Give all of the records again. Match them exactly.

Supplied data >>

▬▬▬▬▬▬▬▬▬▬

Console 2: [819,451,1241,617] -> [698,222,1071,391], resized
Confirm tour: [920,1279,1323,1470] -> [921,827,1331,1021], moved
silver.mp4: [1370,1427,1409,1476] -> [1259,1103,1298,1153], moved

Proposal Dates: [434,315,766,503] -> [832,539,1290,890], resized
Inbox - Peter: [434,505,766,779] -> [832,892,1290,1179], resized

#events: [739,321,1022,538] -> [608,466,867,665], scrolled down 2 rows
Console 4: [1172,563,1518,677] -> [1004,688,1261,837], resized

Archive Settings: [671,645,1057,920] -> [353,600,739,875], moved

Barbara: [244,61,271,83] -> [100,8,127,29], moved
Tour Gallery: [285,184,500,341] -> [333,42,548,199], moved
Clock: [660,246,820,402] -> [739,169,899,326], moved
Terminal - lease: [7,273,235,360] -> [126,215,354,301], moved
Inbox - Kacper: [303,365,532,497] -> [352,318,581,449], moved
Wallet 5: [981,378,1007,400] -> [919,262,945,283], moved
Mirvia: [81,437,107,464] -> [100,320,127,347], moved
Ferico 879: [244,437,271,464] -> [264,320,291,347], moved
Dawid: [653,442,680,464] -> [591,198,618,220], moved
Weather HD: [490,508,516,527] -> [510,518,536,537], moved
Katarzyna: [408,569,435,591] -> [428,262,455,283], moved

▬▬▬▬▬▬▬▬▬▬

Output for this exercise >>
Console 2: [819,451,1241,617] -> [698,222,1071,391], resized
Confirm tour: [920,1279,1323,1470] -> [921,827,1331,1021], moved
silver.mp4: [1370,1427,1409,1476] -> [1259,1103,1298,1153], moved

Proposal Dates: [434,315,766,503] -> [832,539,1290,890], resized
Inbox - Peter: [434,505,766,779] -> [832,892,1290,1179], resized

#events: [739,321,1022,538] -> [608,466,867,665], scrolled down 2 rows
Console 4: [1172,563,1518,677] -> [1004,688,1261,837], resized

Archive Settings: [671,645,1057,920] -> [353,600,739,875], moved

Barbara: [244,61,271,83] -> [100,8,127,29], moved
Tour Gallery: [285,184,500,341] -> [333,42,548,199], moved
Clock: [660,246,820,402] -> [739,169,899,326], moved
Terminal - lease: [7,273,235,360] -> [126,215,354,301], moved
Inbox - Kacper: [303,365,532,497] -> [352,318,581,449], moved
Wallet 5: [981,378,1007,400] -> [919,262,945,283], moved
Mirvia: [81,437,107,464] -> [100,320,127,347], moved
Ferico 879: [244,437,271,464] -> [264,320,291,347], moved
Dawid: [653,442,680,464] -> [591,198,618,220], moved
Weather HD: [490,508,516,527] -> [510,518,536,537], moved
Katarzyna: [408,569,435,591] -> [428,262,455,283], moved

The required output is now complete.